Take the lines below between the one holding "AUDIO2 pin BUSY: D27 -> RX0" and the one holding "MIC pin OUT: D14 -> VN", inclusive, and copy them exactly. Add nothing.

*** DATASET RECORDS Section Begins ***

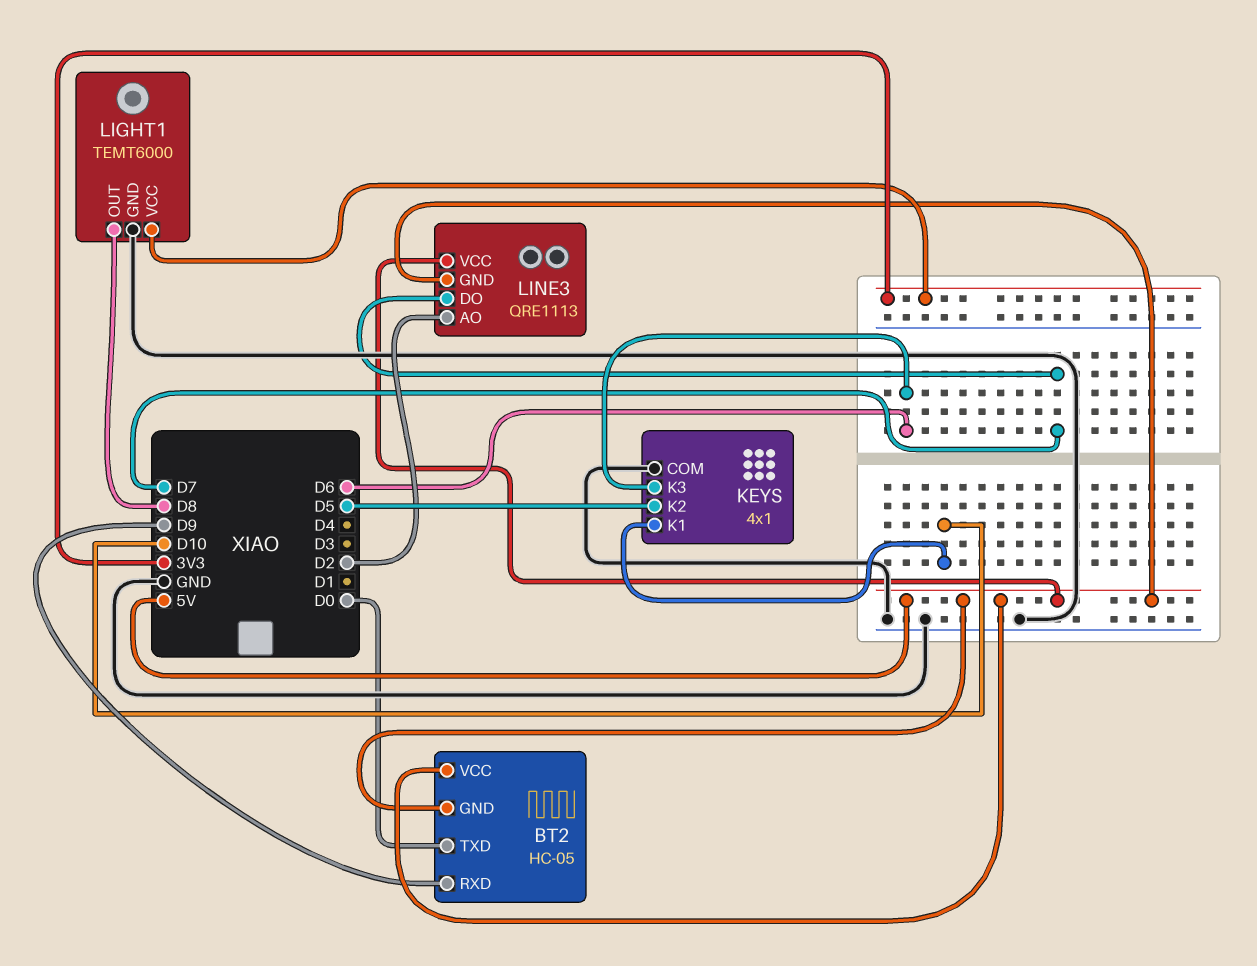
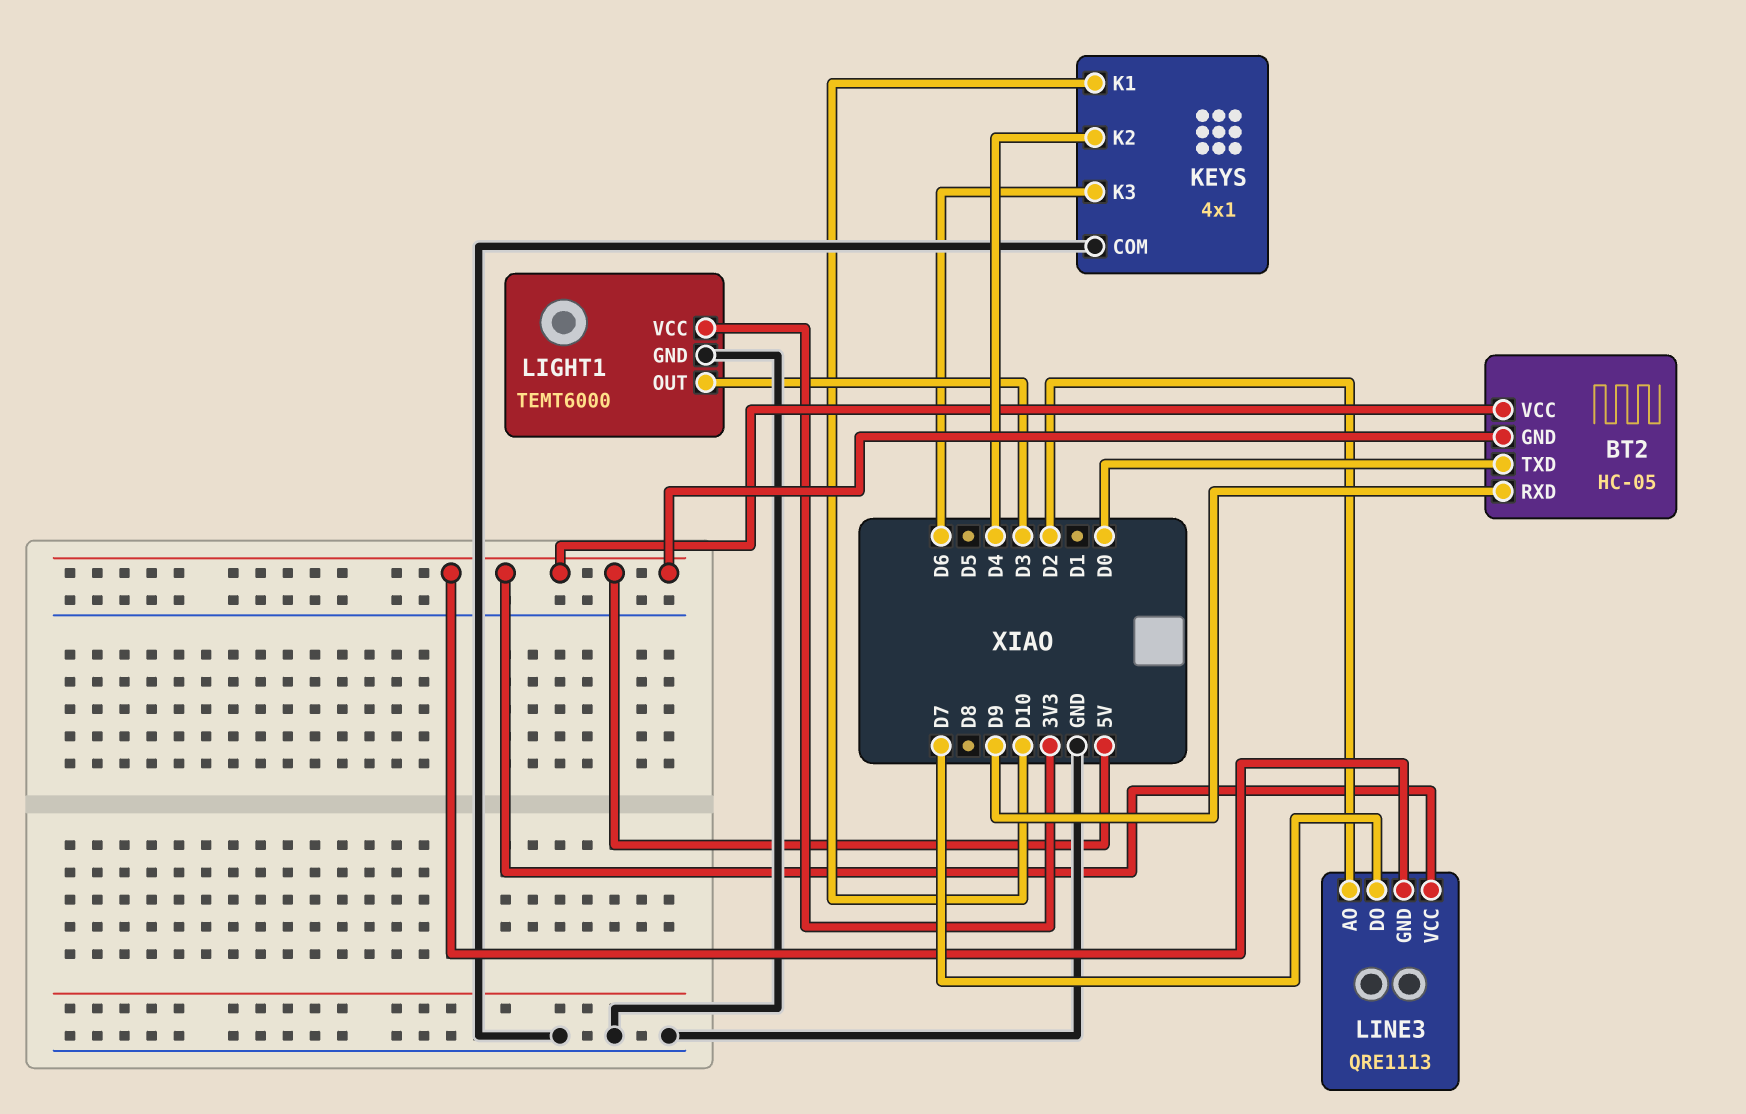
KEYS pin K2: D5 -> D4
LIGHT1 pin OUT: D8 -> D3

*** DATASET RECORDS Section Ends ***
*** DATASET RECORDS Section Begins ***

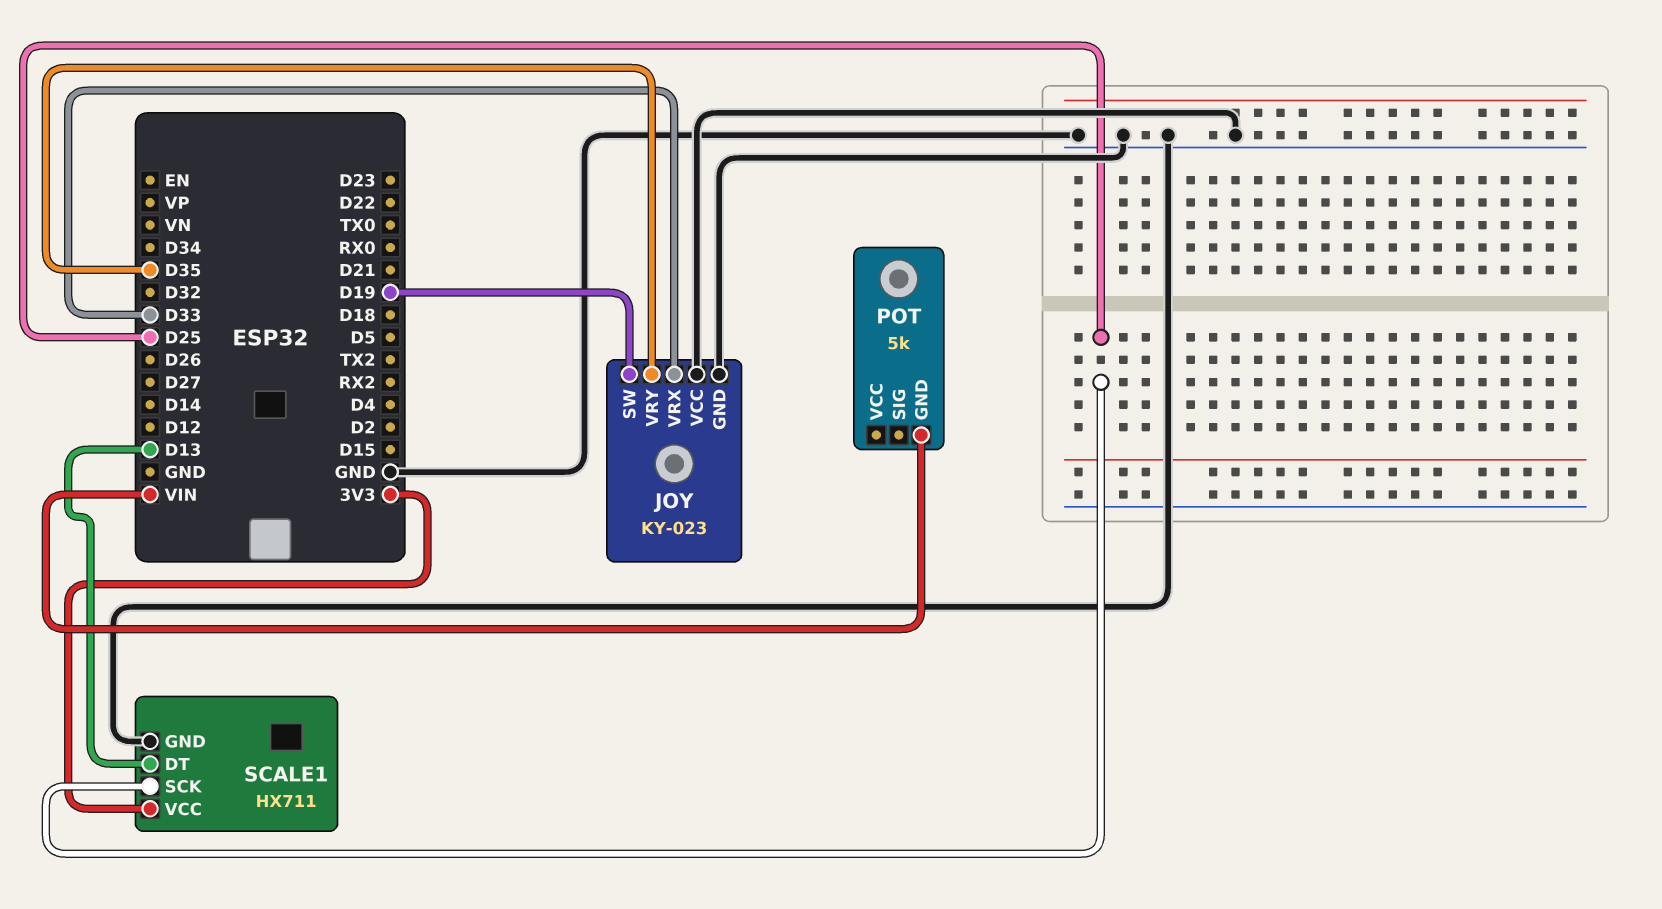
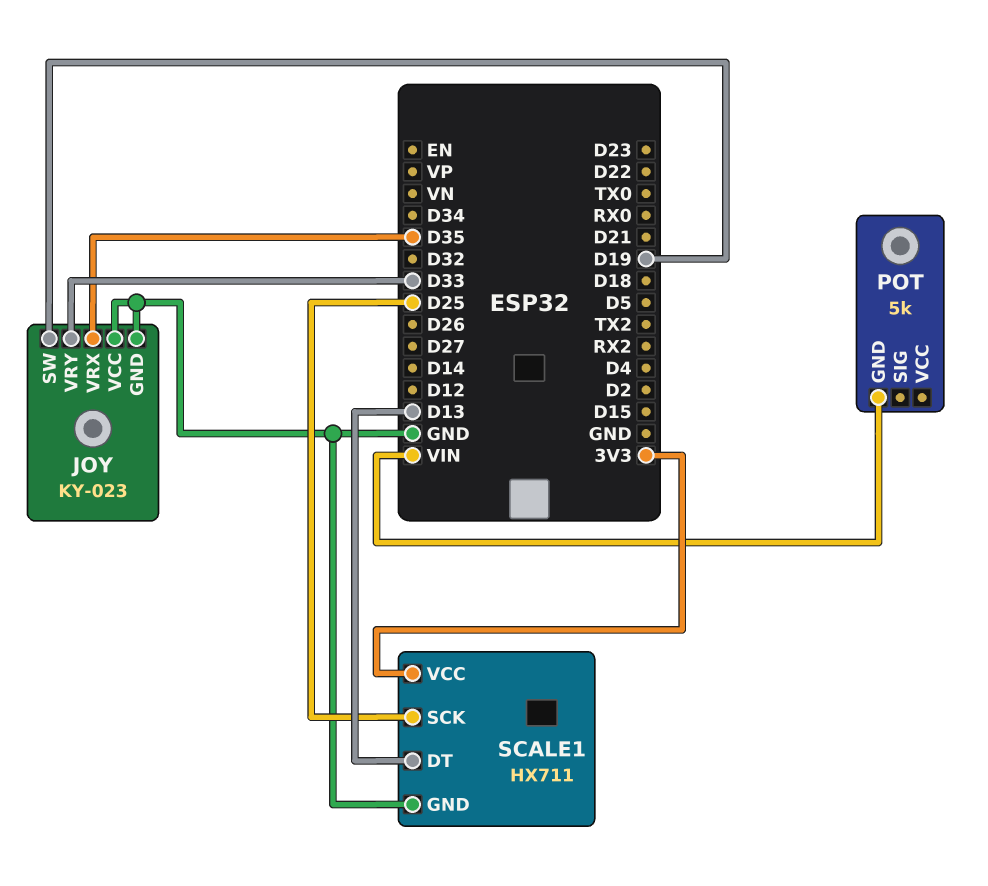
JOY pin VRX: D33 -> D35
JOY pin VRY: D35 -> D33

*** DATASET RECORDS Section Ends ***
*** DATASET RECORDS Section Begins ***

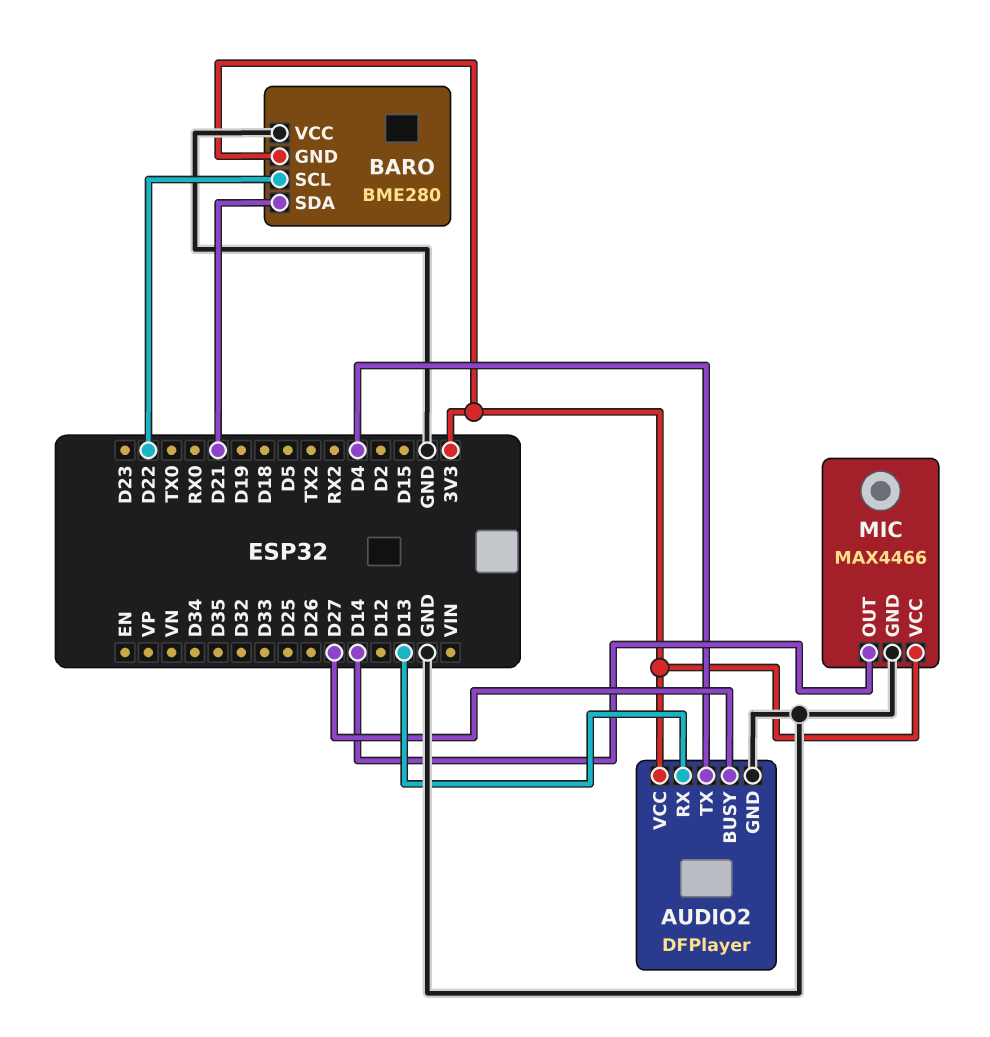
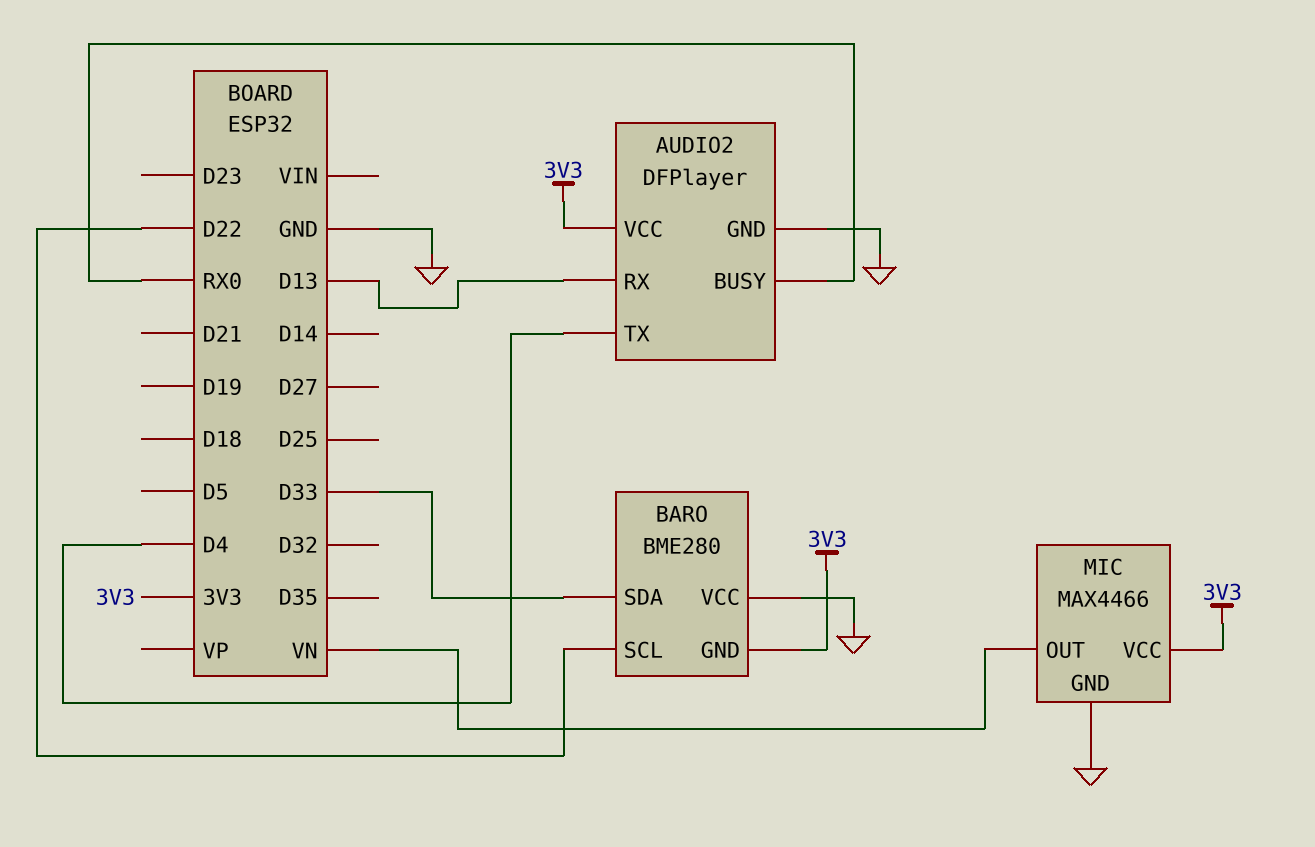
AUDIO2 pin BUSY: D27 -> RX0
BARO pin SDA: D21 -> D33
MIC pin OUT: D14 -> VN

*** DATASET RECORDS Section Ends ***

** EXERCISE SOLUTION **
AUDIO2 pin BUSY: D27 -> RX0
BARO pin SDA: D21 -> D33
MIC pin OUT: D14 -> VN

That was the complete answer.